• [MATERIAL TO PROCESS]:
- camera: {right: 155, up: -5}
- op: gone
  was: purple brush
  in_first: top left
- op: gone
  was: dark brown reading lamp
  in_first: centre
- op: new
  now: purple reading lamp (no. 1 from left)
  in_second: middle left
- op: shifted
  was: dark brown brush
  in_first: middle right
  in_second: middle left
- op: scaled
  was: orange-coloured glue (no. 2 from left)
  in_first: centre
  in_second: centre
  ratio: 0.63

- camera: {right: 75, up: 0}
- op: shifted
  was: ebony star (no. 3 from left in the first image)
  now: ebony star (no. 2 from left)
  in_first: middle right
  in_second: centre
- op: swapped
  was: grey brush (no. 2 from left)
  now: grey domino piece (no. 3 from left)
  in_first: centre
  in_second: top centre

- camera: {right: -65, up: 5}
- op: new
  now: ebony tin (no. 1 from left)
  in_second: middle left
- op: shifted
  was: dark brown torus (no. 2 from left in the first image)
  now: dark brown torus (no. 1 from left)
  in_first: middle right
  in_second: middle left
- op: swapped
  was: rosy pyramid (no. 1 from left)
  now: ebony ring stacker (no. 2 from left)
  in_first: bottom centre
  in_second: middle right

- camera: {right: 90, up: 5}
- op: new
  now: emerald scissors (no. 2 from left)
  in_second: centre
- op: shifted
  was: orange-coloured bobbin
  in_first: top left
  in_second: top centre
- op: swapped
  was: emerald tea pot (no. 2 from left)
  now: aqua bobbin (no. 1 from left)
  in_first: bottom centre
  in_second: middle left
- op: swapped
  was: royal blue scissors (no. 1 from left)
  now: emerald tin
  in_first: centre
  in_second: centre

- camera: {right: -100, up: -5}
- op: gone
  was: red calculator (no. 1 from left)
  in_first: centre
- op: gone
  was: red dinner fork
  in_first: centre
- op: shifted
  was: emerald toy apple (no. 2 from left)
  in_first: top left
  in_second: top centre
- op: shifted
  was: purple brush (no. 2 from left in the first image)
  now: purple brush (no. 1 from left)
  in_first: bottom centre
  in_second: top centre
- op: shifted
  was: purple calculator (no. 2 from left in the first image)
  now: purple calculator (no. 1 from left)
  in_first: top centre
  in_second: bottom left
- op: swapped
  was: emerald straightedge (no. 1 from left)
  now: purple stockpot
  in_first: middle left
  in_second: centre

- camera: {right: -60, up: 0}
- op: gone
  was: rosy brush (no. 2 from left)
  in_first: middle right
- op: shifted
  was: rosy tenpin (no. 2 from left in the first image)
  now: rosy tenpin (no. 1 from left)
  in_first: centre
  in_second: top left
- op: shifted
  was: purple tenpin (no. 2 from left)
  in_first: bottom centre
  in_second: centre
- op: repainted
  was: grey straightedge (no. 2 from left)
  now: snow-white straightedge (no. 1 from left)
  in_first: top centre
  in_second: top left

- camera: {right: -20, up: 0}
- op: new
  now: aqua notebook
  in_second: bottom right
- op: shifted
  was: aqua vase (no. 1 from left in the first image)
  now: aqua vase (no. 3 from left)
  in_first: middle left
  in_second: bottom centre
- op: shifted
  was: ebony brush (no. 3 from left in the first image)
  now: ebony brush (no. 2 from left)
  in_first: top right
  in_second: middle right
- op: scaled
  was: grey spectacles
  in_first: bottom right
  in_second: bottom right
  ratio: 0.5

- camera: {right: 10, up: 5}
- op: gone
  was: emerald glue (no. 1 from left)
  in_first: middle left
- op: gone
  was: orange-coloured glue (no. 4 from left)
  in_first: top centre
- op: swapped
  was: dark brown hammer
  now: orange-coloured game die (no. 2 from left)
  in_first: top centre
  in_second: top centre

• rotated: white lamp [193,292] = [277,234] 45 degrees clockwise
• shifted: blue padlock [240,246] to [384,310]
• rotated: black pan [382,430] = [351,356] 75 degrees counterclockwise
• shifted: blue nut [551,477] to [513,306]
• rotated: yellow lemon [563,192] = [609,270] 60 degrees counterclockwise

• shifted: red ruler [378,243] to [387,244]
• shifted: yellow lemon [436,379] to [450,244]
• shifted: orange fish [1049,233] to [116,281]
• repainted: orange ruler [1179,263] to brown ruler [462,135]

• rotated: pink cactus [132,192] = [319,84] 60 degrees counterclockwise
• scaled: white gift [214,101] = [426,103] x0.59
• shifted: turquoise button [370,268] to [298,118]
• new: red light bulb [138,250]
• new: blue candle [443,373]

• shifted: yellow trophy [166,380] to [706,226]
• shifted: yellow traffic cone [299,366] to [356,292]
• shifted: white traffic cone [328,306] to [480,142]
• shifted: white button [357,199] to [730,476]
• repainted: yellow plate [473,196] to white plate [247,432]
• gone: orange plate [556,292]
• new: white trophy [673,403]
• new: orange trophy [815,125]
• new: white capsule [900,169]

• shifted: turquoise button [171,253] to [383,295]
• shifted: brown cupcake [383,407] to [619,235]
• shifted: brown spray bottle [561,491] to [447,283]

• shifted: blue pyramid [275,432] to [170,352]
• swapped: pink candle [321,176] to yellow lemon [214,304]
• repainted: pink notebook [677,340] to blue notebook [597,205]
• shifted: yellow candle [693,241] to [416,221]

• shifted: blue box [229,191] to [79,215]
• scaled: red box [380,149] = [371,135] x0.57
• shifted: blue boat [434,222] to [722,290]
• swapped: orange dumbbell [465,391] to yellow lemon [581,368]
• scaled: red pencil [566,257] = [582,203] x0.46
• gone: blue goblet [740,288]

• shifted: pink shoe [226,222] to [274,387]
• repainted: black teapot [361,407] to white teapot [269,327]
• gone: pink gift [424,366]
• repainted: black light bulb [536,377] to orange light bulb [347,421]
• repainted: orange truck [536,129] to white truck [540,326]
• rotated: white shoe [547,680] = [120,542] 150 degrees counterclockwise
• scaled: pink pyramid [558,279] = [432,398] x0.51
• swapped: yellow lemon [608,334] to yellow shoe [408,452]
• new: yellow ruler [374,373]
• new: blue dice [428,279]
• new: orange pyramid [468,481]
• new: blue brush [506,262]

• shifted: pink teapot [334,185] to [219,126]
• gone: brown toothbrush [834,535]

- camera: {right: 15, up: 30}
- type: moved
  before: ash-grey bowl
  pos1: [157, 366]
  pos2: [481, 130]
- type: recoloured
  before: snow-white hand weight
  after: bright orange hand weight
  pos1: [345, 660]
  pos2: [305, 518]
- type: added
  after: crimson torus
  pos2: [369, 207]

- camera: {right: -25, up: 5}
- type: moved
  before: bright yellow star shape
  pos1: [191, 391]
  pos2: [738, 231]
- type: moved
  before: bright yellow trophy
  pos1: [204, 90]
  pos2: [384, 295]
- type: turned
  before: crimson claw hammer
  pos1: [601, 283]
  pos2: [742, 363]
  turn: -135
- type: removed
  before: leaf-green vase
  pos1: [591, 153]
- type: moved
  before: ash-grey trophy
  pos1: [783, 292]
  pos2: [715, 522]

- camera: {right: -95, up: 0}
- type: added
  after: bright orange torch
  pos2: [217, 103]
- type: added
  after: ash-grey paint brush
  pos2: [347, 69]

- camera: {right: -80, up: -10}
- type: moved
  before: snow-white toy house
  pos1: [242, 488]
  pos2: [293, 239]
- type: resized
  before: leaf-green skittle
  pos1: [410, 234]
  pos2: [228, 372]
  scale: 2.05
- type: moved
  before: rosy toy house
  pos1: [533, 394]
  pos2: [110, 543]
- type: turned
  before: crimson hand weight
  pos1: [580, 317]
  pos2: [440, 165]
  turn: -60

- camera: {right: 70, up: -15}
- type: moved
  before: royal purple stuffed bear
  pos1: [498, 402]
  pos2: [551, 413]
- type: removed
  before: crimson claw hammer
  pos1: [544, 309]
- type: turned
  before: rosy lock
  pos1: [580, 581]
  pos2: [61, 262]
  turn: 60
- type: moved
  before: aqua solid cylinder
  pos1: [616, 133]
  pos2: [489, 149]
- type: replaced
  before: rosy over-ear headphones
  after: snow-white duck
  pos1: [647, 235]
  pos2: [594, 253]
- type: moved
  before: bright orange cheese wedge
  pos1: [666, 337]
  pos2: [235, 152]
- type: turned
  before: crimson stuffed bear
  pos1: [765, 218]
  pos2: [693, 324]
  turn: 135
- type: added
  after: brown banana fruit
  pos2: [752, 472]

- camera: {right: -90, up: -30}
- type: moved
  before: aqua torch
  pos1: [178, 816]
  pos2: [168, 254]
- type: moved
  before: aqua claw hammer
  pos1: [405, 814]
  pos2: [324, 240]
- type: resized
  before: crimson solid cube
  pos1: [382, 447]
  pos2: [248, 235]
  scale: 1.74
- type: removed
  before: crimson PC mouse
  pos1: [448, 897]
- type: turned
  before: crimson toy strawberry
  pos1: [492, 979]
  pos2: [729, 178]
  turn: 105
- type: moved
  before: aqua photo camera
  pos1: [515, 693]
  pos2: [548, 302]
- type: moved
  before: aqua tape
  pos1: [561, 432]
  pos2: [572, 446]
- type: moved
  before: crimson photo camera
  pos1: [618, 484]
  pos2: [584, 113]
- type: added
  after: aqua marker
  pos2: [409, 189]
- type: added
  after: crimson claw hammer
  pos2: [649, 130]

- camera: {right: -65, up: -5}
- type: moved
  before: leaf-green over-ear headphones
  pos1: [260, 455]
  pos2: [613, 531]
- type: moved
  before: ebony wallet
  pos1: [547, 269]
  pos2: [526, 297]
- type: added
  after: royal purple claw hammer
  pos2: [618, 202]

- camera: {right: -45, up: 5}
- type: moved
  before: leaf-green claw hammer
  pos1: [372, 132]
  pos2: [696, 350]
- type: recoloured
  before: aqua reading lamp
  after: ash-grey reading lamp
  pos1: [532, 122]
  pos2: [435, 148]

• [HOW TO COMPLETE THIS TASK]: Using the entries above, return exactly the lines from the line with "pos1: [345, 660]" to the line with "after: crimson torus", counting both of those lines.

• [RESPONSE TO THE EXERCISE]:
  pos1: [345, 660]
  pos2: [305, 518]
- type: added
  after: crimson torus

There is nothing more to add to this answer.